▶ [DESCRIPTION OF THE TASK] Go through the listing below from the line containing "orange brick B2" to its last line, retyping each line exactly and nothing else.

DATASET CONTENT Block Start

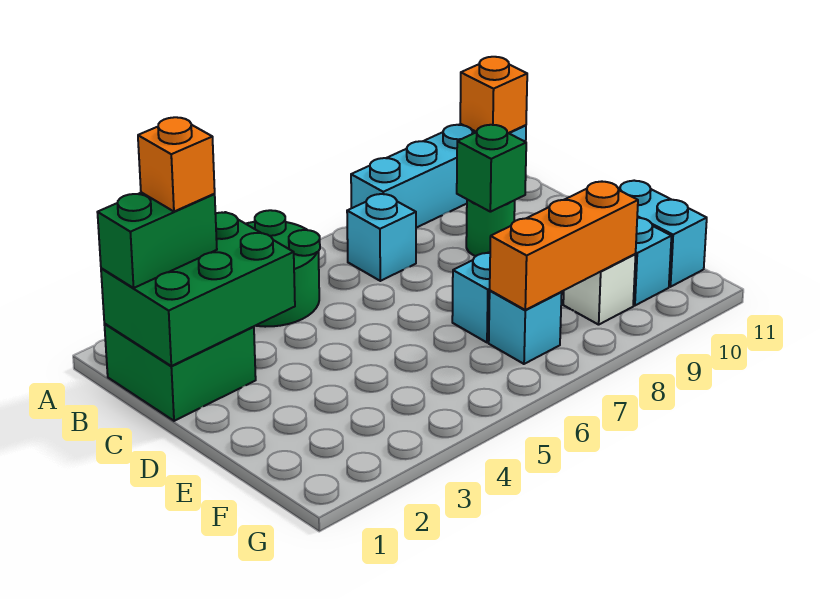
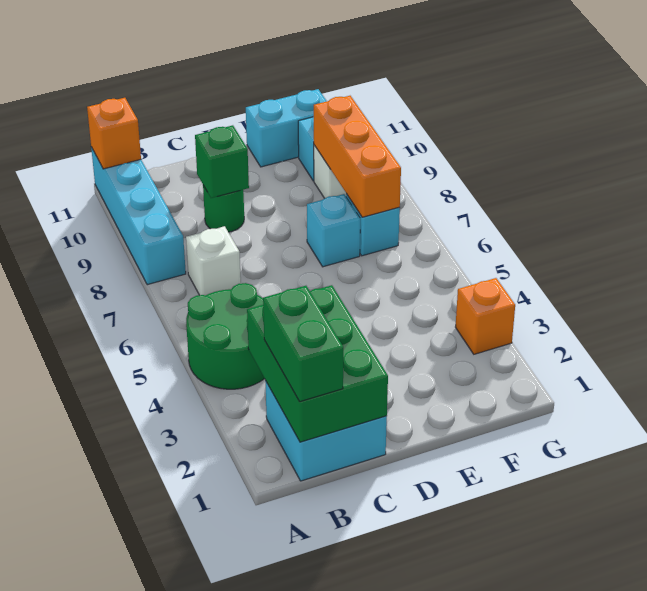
green brick B1:C2 level 1 -> cyan brick B1:C2 level 1
orange brick B2 level 4 -> orange brick G3 level 1
cyan brick B7 level 1 -> white brick B7 level 1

DATASET CONTENT Block End

▶ [RESPONSE AREA]
orange brick B2 level 4 -> orange brick G3 level 1
cyan brick B7 level 1 -> white brick B7 level 1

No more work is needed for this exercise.